Instructions for the task: Every entry is to be reproduced word for word, but the images are not.

------------------------

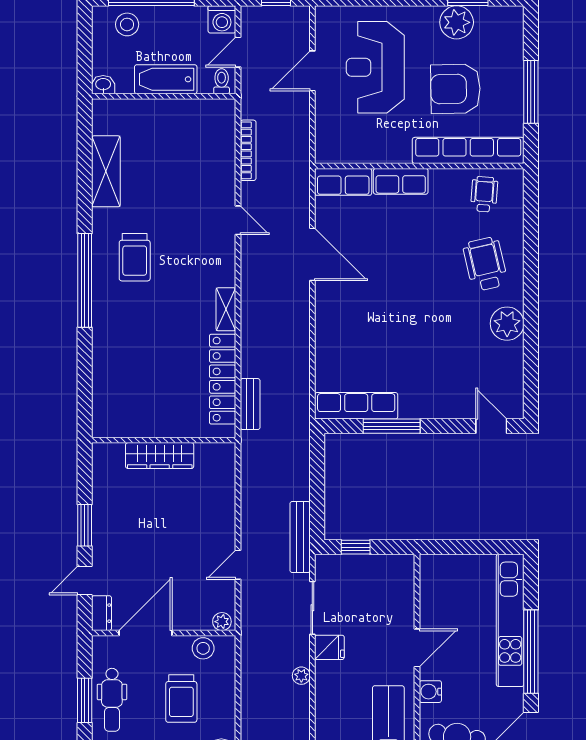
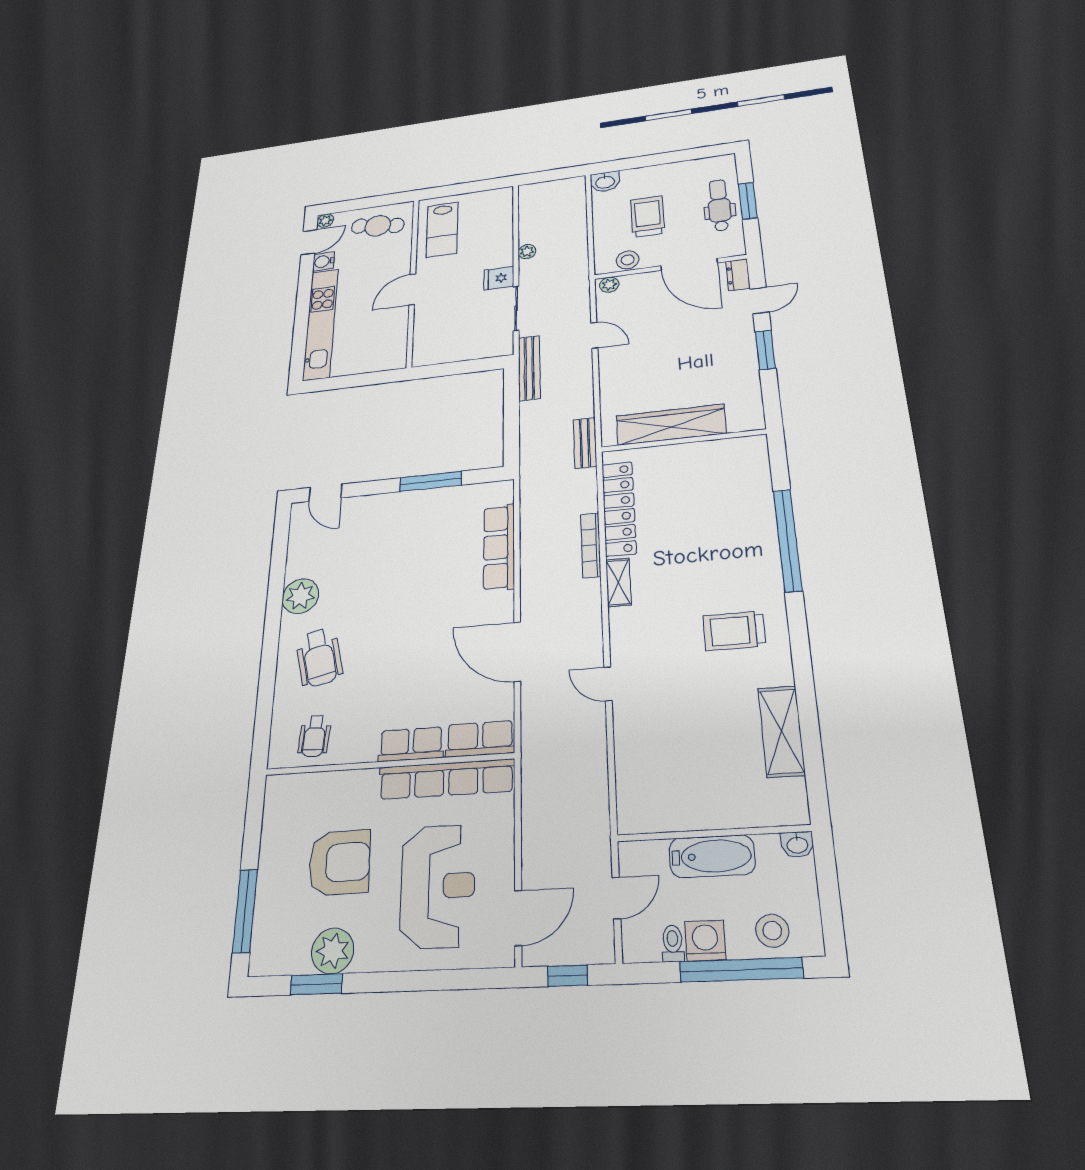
washing machine: (222, 19) -> (705, 941), moved
door: (312, 71) -> (518, 918), moved
toilet: (222, 81) -> (673, 943), moved, turned 180
window: (531, 92) -> (245, 911), moved
bookcase: (248, 150) -> (591, 545), moved
row of seats: (468, 150) -> (446, 779), moved
trolley: (135, 257) -> (734, 631), turned -90
window: (85, 280) -> (788, 540), moved
bench: (250, 404) -> (585, 443), moved
row of seats: (356, 406) -> (499, 547), moved, turned 90
wardrobe: (160, 456) -> (671, 425), width x1.40, depth x1.17
window: (356, 547) -> (471, 366), removed
door: (238, 565) -> (594, 335), hinge flipped
door: (146, 633) -> (689, 264), hinge flipped
window: (531, 652) -> (303, 301), removed
water cooler: (430, 692) -> (324, 261), moved, turned 180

------------------------

Task output:
washing machine: (222, 19) -> (705, 941), moved
door: (312, 71) -> (518, 918), moved
toilet: (222, 81) -> (673, 943), moved, turned 180
window: (531, 92) -> (245, 911), moved
bookcase: (248, 150) -> (591, 545), moved
row of seats: (468, 150) -> (446, 779), moved
trolley: (135, 257) -> (734, 631), turned -90
window: (85, 280) -> (788, 540), moved
bench: (250, 404) -> (585, 443), moved
row of seats: (356, 406) -> (499, 547), moved, turned 90
wardrobe: (160, 456) -> (671, 425), width x1.40, depth x1.17
window: (356, 547) -> (471, 366), removed
door: (238, 565) -> (594, 335), hinge flipped
door: (146, 633) -> (689, 264), hinge flipped
window: (531, 652) -> (303, 301), removed
water cooler: (430, 692) -> (324, 261), moved, turned 180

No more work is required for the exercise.